◆ ASSIGNMENT:
Give back every record exactly, with its pictures left out.

◆ INFORMATION GIVEN:
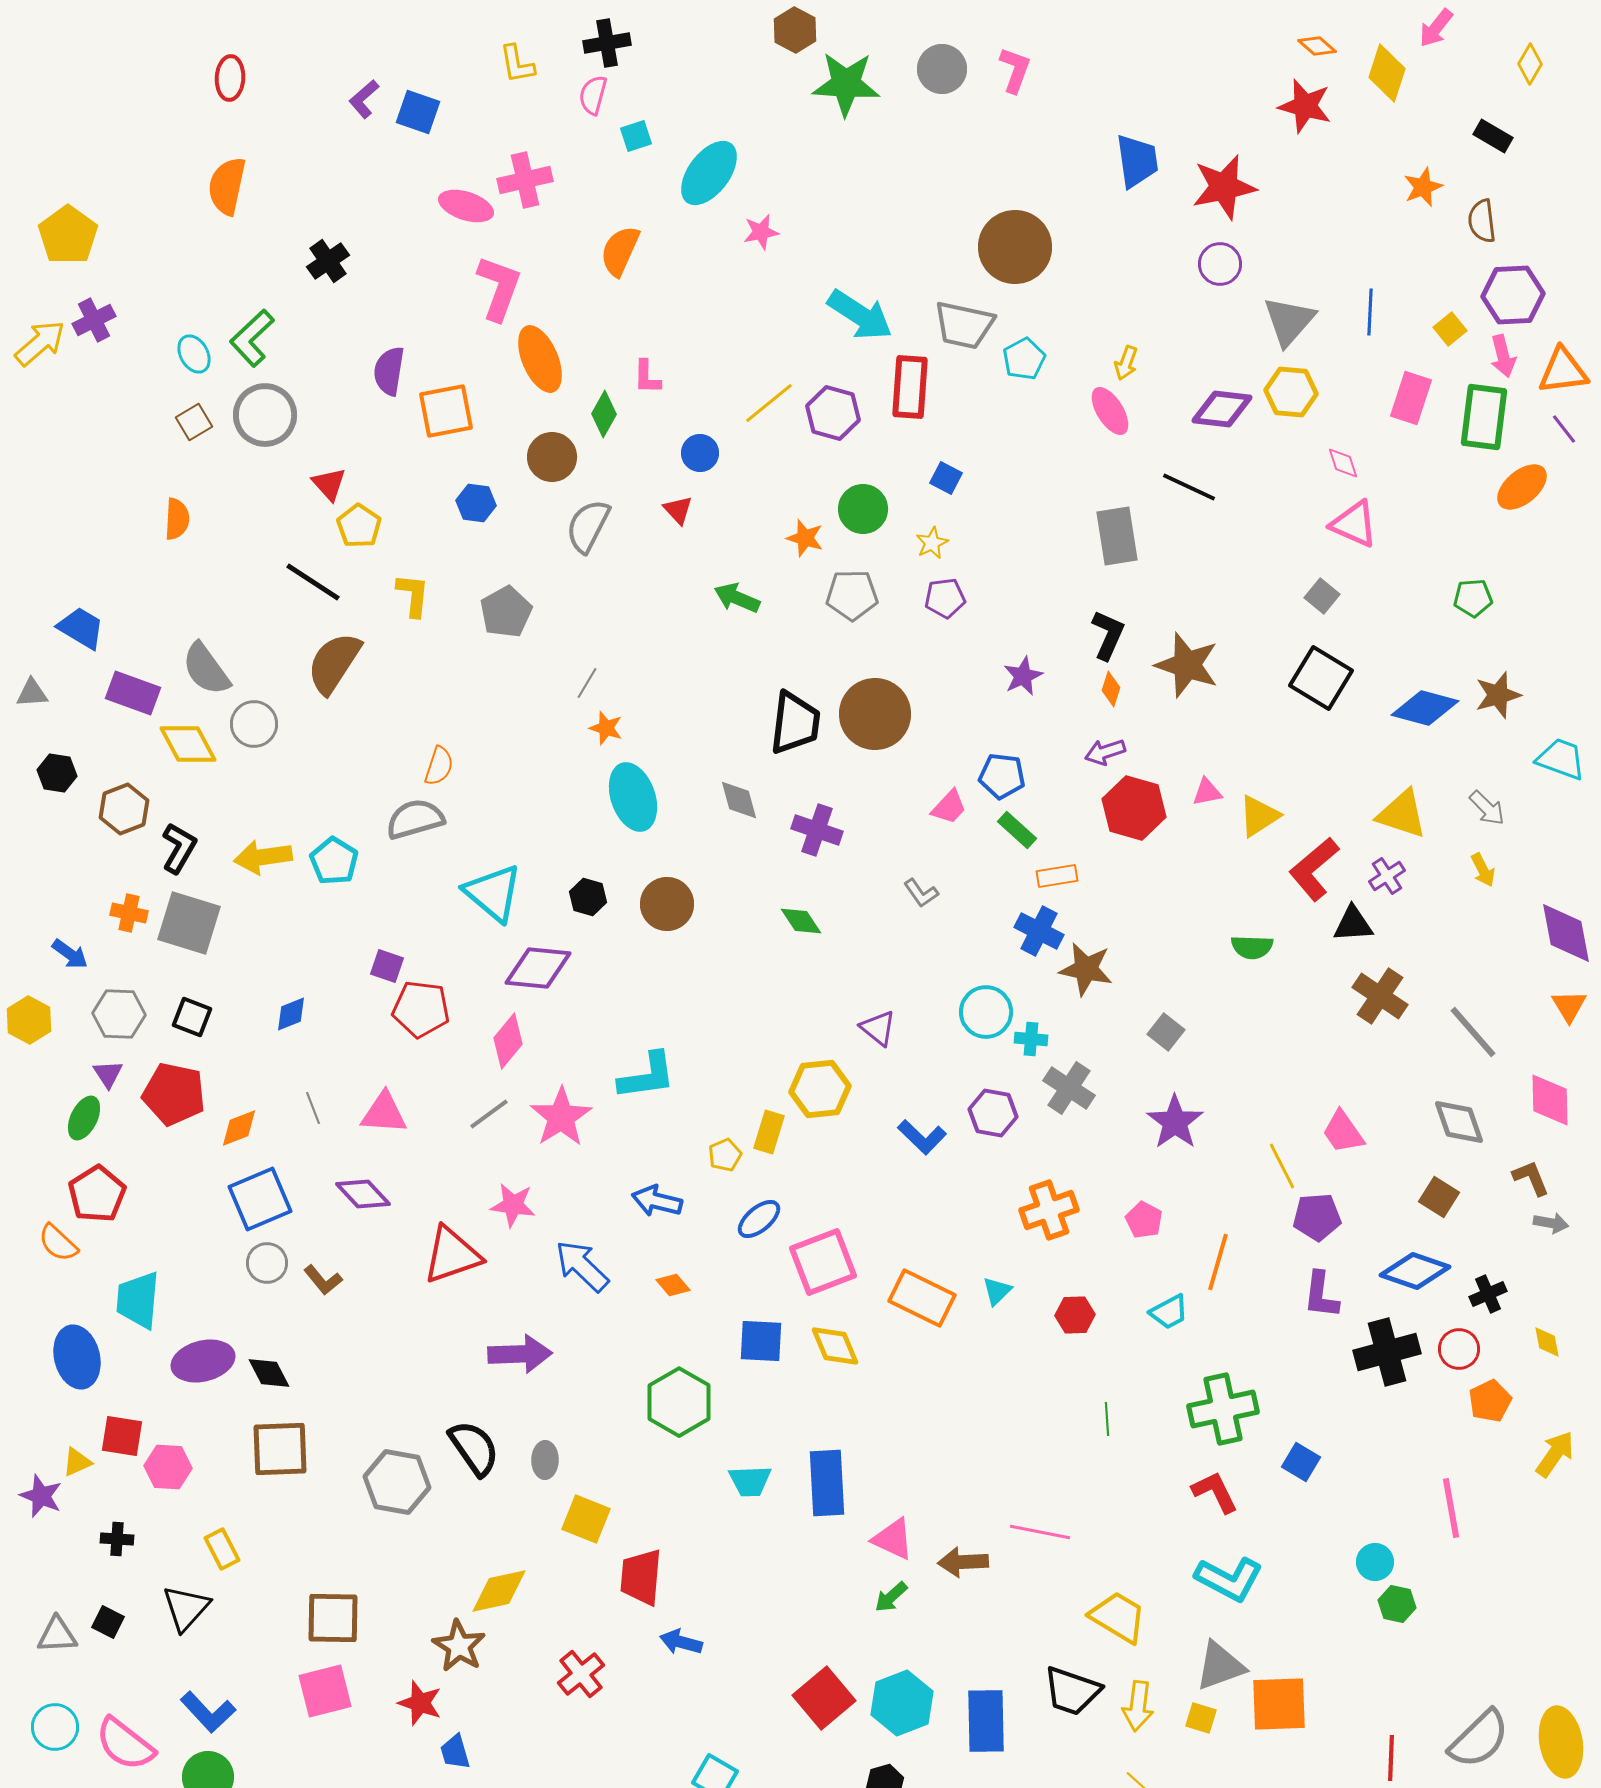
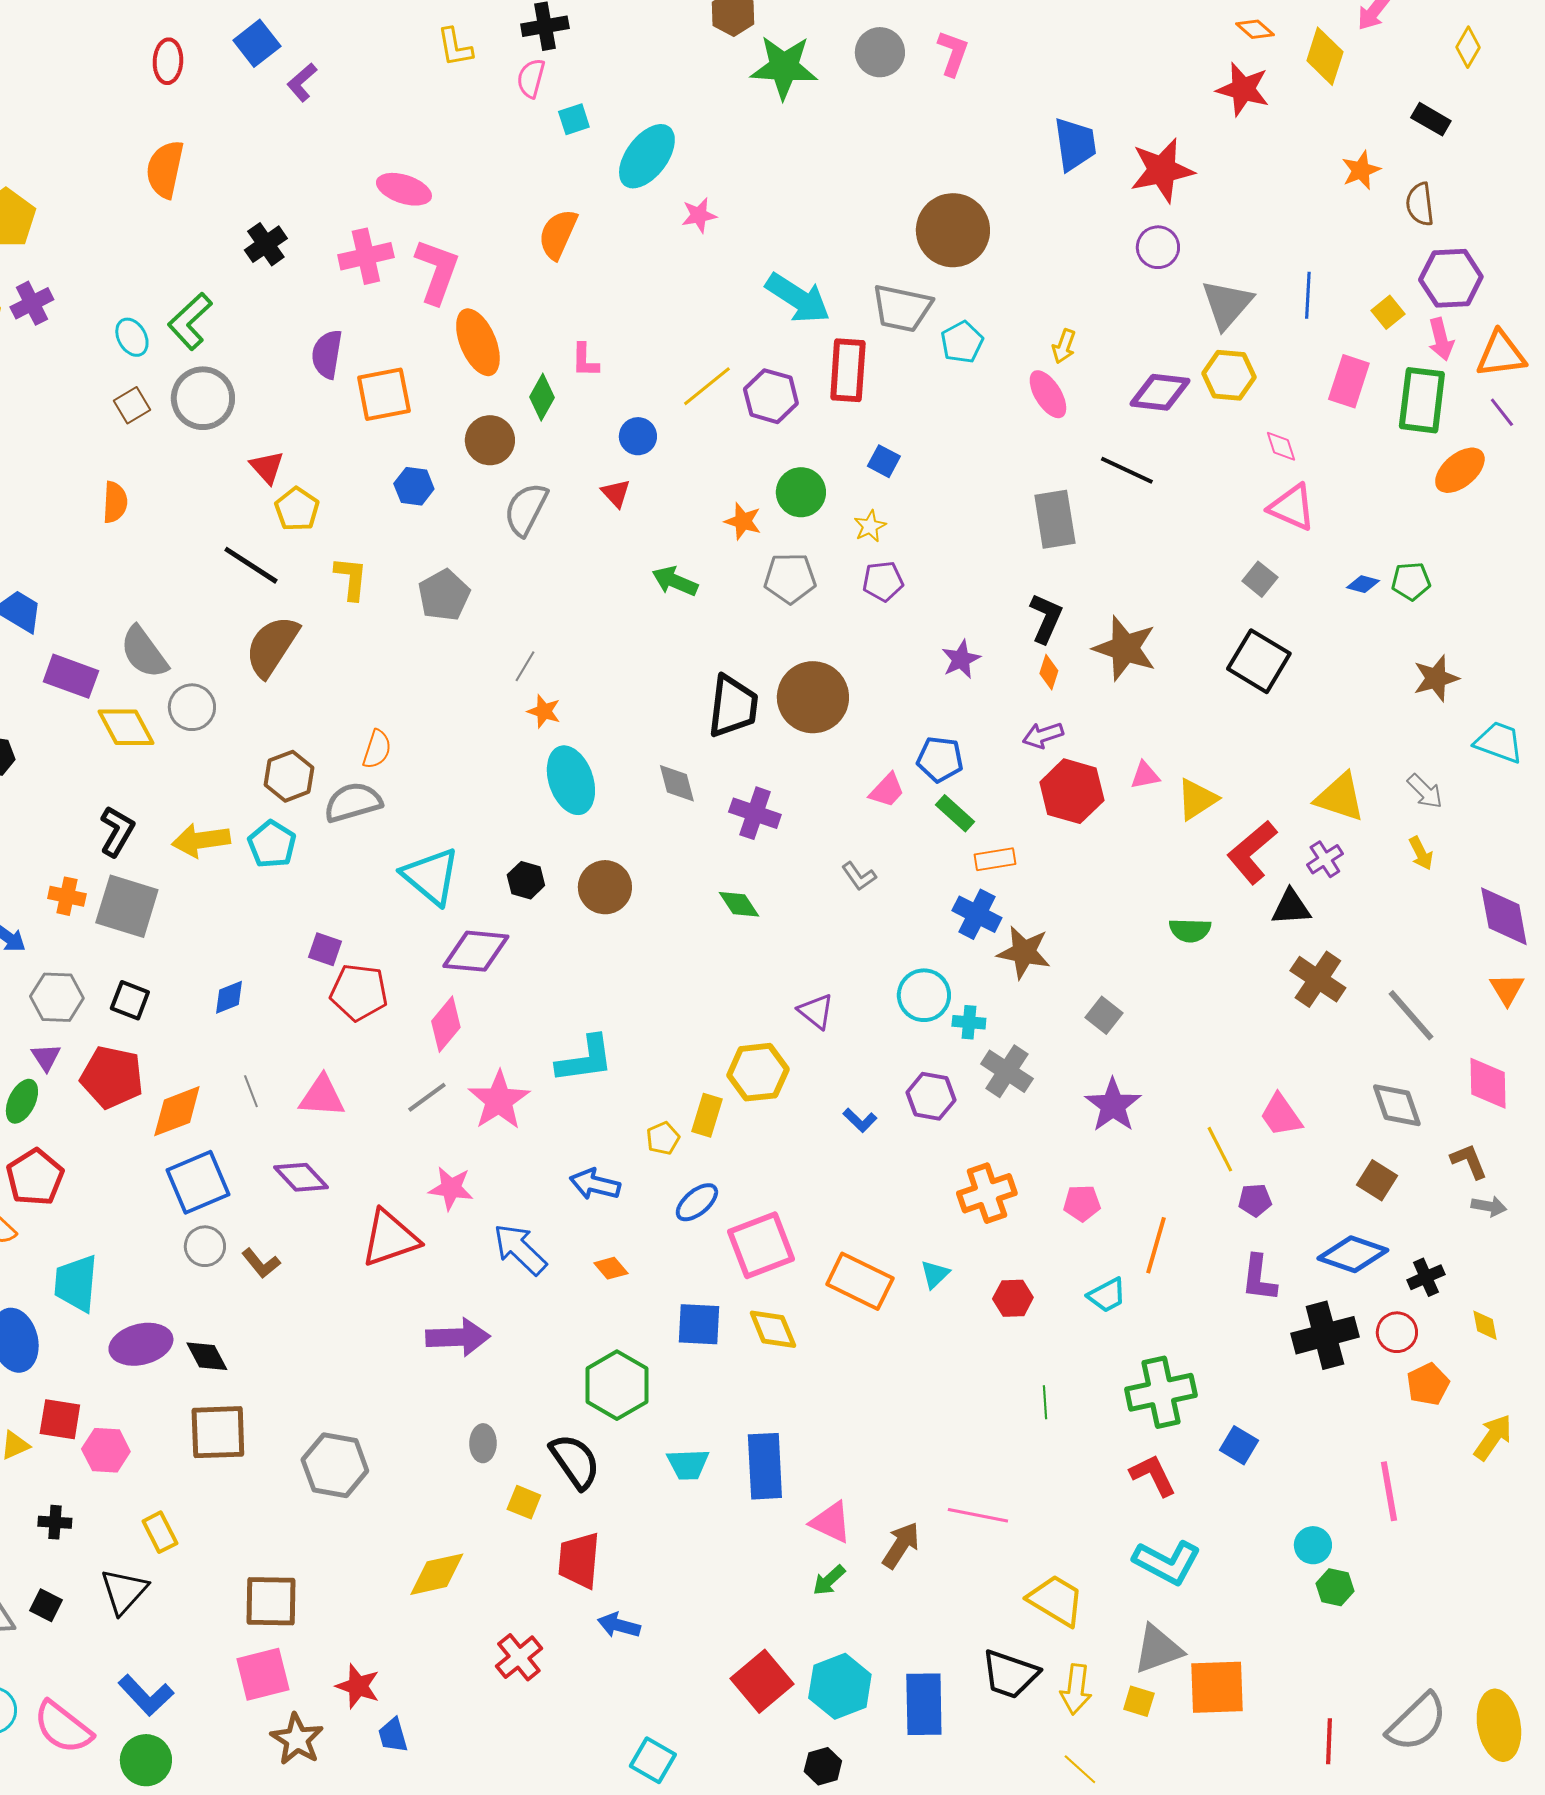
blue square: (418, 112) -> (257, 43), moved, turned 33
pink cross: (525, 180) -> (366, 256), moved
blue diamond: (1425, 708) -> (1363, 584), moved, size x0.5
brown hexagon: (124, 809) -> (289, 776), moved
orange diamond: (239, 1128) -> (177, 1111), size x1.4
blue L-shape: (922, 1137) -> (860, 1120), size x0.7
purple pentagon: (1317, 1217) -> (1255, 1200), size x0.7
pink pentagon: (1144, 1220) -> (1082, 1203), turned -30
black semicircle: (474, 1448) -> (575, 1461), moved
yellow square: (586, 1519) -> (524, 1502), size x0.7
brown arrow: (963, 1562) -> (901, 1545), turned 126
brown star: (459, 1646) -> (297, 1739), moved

◆ SOLUTION TO THE PROBLEM:
blue square: (418, 112) -> (257, 43), moved, turned 33
pink cross: (525, 180) -> (366, 256), moved
blue diamond: (1425, 708) -> (1363, 584), moved, size x0.5
brown hexagon: (124, 809) -> (289, 776), moved
orange diamond: (239, 1128) -> (177, 1111), size x1.4
blue L-shape: (922, 1137) -> (860, 1120), size x0.7
purple pentagon: (1317, 1217) -> (1255, 1200), size x0.7
pink pentagon: (1144, 1220) -> (1082, 1203), turned -30
black semicircle: (474, 1448) -> (575, 1461), moved
yellow square: (586, 1519) -> (524, 1502), size x0.7
brown arrow: (963, 1562) -> (901, 1545), turned 126
brown star: (459, 1646) -> (297, 1739), moved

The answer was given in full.